• What you will do: Extract verbatim every line from the one containing "brown pawn [547,88,596,176]" to the final line of the records below, inclusive, and exclude all pictures.

• Data for this task:

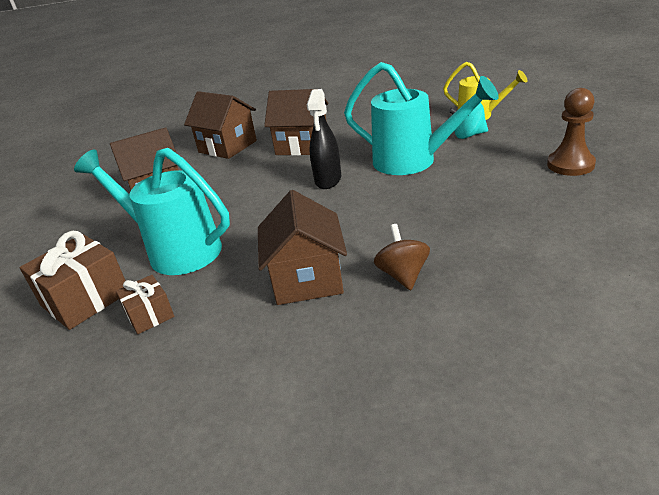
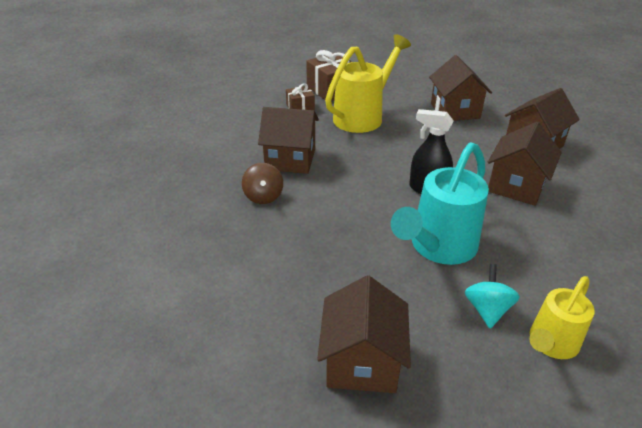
camera: 100 degrees right, 5 degrees up
turquoise watering can [74,148,230,275] -> yellow watering can [325,34,411,133]
brown spinning top [374,224,430,290] -> brown spinning top turned 75 degrees clockwise [242,163,283,204]
brown pawn [547,88,596,176] -> brown house [317,275,411,393]

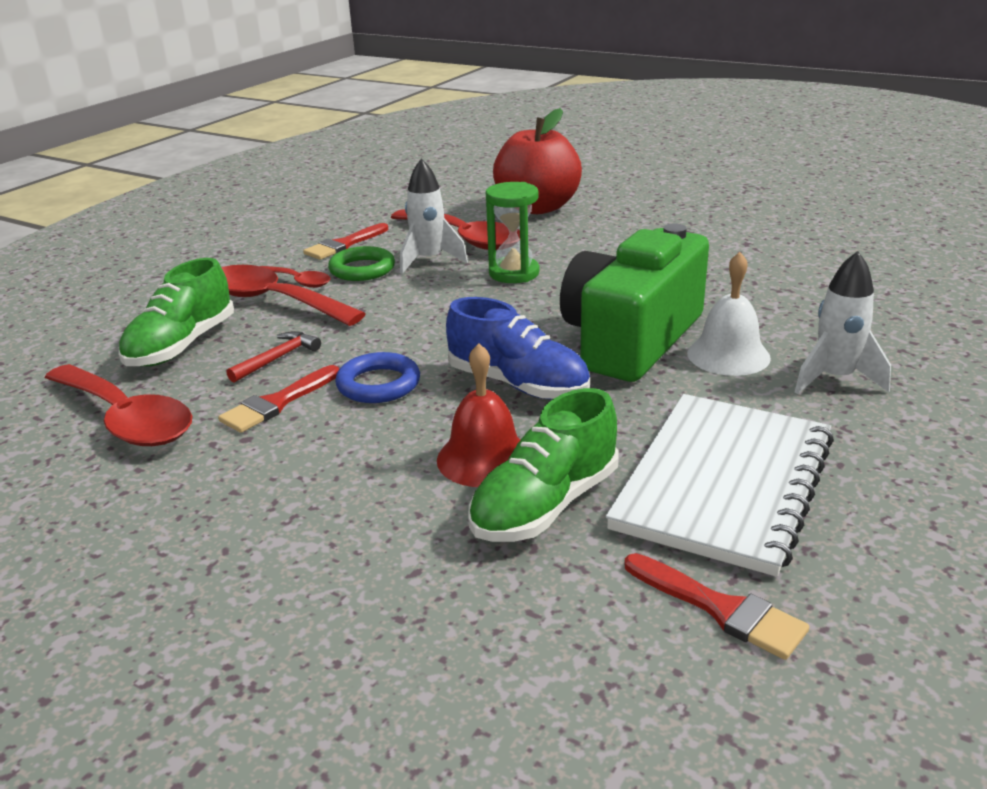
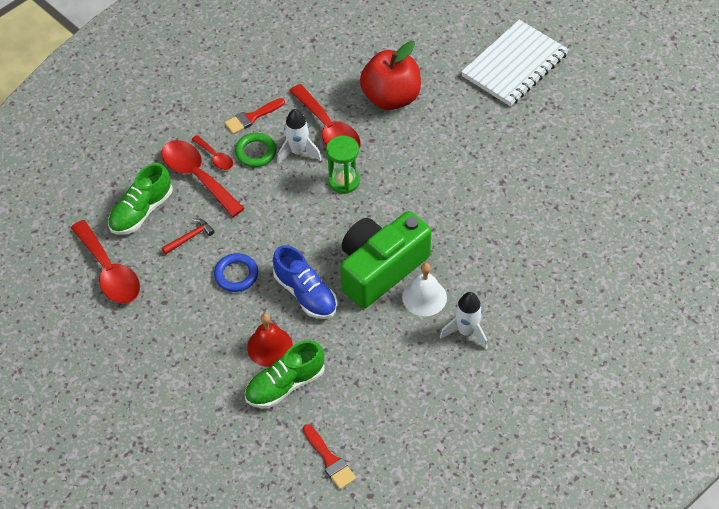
camera: 15 degrees right, 25 degrees up
red brush [218,365,339,433] -> none
white notebook [606,394,834,577] -> white notebook moved to [461,20,569,106]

• Completed task:
brown pawn [547,88,596,176] -> brown house [317,275,411,393]

camera: 15 degrees right, 25 degrees up
red brush [218,365,339,433] -> none
white notebook [606,394,834,577] -> white notebook moved to [461,20,569,106]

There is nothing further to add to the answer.